• _WHAT THE EXERCISE ASKS_
A faithful copy of the data is what is wanted, minus any pictures.

____________

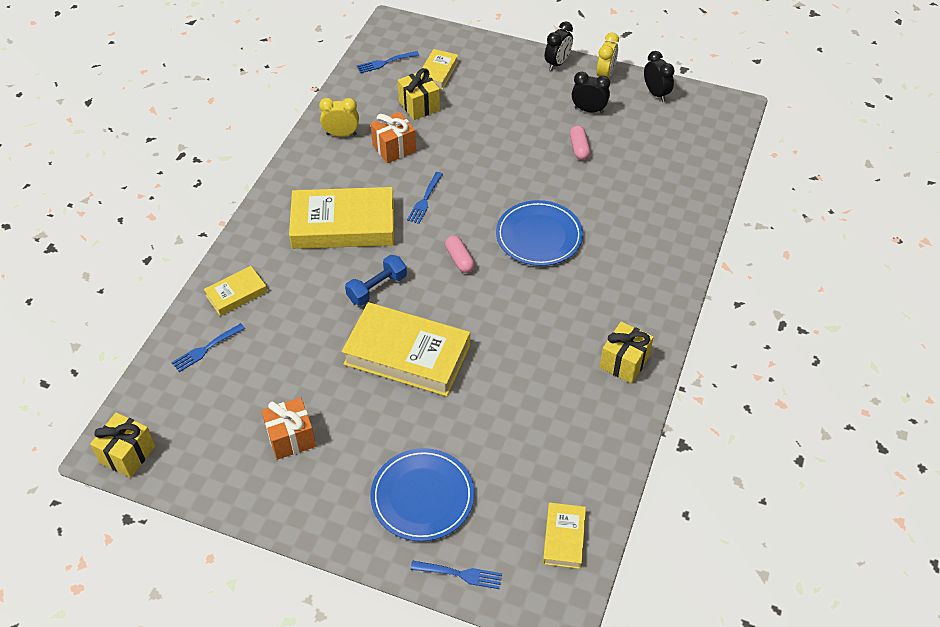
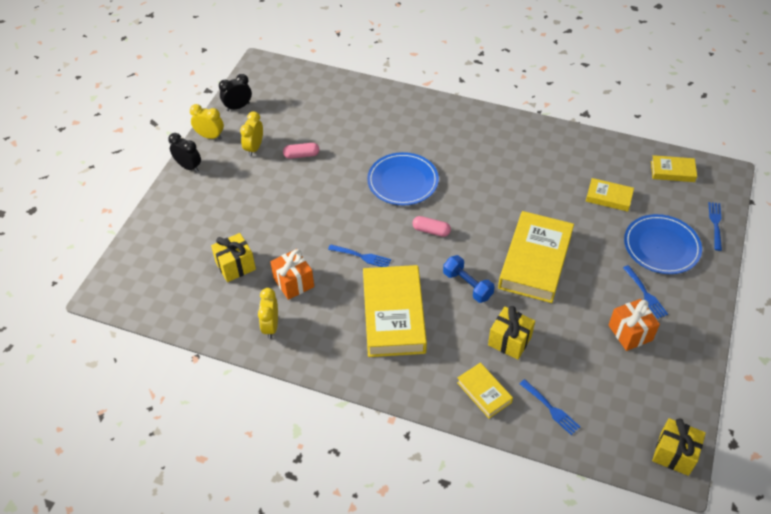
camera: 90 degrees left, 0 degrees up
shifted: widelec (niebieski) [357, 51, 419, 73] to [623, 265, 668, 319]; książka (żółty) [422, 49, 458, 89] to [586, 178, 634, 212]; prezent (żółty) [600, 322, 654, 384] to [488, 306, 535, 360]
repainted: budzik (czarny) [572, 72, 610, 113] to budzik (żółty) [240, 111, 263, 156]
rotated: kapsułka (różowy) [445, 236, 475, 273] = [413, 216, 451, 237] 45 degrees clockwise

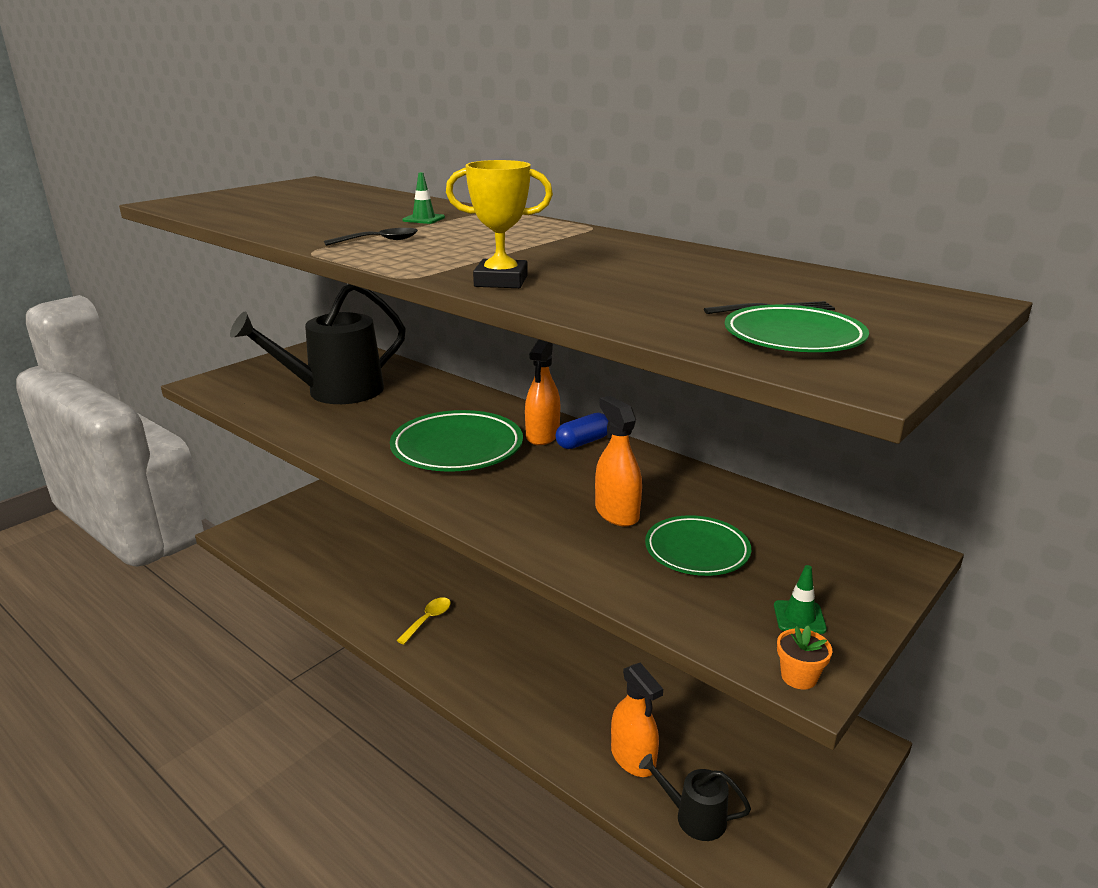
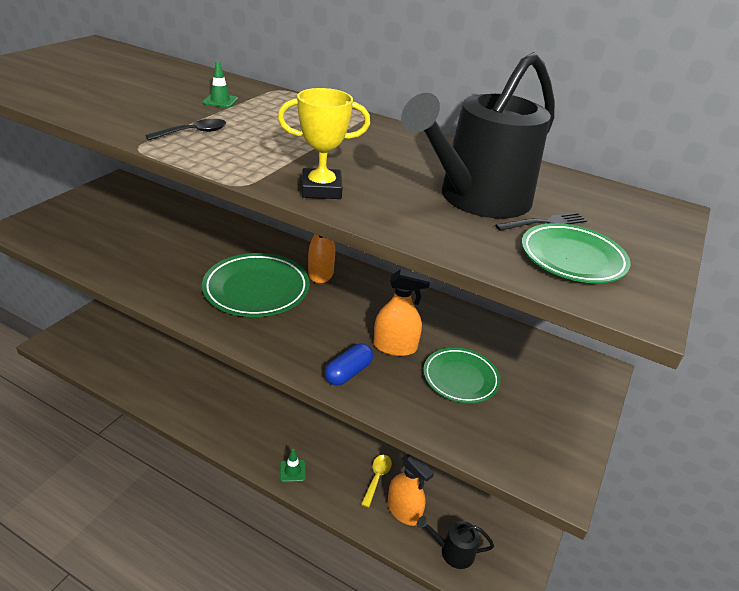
camera: 15 degrees left, 10 degrees up
gone: doniczka (pomarańczowy) [777, 626, 832, 689]
shifted: konewka (czarny) [230, 284, 406, 404] to [401, 52, 555, 218]; łyżka (żółty) [396, 597, 451, 644] to [361, 455, 392, 507]; kapsułka (niebieski) [556, 413, 608, 449] to [325, 343, 373, 386]; pachołek (zielony) [774, 565, 827, 634] to [280, 449, 306, 482]
rotated: spryskiwacz (pomarańczowy) [595, 396, 642, 526] = [374, 269, 430, 356] 135 degrees clockwise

____________

• _ANSWER AREA_
camera: 90 degrees left, 0 degrees up
shifted: widelec (niebieski) [357, 51, 419, 73] to [623, 265, 668, 319]; książka (żółty) [422, 49, 458, 89] to [586, 178, 634, 212]; prezent (żółty) [600, 322, 654, 384] to [488, 306, 535, 360]
repainted: budzik (czarny) [572, 72, 610, 113] to budzik (żółty) [240, 111, 263, 156]
rotated: kapsułka (różowy) [445, 236, 475, 273] = [413, 216, 451, 237] 45 degrees clockwise

camera: 15 degrees left, 10 degrees up
gone: doniczka (pomarańczowy) [777, 626, 832, 689]
shifted: konewka (czarny) [230, 284, 406, 404] to [401, 52, 555, 218]; łyżka (żółty) [396, 597, 451, 644] to [361, 455, 392, 507]; kapsułka (niebieski) [556, 413, 608, 449] to [325, 343, 373, 386]; pachołek (zielony) [774, 565, 827, 634] to [280, 449, 306, 482]
rotated: spryskiwacz (pomarańczowy) [595, 396, 642, 526] = [374, 269, 430, 356] 135 degrees clockwise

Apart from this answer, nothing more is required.